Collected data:
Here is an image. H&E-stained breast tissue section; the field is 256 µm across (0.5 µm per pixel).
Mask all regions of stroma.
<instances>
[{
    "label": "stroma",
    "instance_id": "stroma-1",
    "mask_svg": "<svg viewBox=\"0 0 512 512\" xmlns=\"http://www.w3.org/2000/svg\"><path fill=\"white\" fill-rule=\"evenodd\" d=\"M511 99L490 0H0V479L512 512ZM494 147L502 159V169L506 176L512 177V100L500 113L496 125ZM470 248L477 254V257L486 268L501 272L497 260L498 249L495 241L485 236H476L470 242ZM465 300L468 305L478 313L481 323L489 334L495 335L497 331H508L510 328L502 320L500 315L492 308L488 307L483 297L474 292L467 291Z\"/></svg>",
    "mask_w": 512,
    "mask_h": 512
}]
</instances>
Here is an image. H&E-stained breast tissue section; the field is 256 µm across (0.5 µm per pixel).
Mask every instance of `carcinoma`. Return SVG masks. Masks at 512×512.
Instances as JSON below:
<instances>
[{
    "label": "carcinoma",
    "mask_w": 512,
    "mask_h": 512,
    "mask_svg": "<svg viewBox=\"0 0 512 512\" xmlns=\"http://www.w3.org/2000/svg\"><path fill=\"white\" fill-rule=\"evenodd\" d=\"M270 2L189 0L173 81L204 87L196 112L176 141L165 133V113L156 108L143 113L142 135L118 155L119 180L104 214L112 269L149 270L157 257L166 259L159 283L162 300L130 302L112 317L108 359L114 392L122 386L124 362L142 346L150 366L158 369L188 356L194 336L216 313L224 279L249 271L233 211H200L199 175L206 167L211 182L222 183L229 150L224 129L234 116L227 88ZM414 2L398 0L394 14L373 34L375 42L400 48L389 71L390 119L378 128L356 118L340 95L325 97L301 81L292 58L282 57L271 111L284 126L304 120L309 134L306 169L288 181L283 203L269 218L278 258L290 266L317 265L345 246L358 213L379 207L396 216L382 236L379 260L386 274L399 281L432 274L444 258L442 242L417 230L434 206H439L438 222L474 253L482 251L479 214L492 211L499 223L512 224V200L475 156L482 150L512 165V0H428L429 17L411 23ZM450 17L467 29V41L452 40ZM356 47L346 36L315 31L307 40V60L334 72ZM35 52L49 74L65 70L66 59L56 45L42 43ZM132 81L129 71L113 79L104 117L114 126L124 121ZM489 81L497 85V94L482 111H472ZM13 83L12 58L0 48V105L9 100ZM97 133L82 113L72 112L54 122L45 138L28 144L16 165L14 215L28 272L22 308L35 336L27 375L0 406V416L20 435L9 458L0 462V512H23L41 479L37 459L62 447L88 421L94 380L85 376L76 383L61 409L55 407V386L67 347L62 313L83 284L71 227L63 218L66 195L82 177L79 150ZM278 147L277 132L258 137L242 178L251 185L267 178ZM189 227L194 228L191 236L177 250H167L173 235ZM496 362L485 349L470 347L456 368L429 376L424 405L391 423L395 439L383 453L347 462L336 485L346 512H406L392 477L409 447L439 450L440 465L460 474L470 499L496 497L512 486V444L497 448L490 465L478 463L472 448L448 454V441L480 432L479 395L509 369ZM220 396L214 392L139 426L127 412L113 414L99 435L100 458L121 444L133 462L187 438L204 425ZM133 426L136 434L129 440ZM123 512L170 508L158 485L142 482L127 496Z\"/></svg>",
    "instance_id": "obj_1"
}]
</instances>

# EXERCISE DIRECTIONS
Scan the material above. Copy each line that holds the word "stroma".

# SOLUTION FOR THIS EXERCISE
Mask all regions of stroma.
    "label": "stroma",
    "instance_id": "stroma-1",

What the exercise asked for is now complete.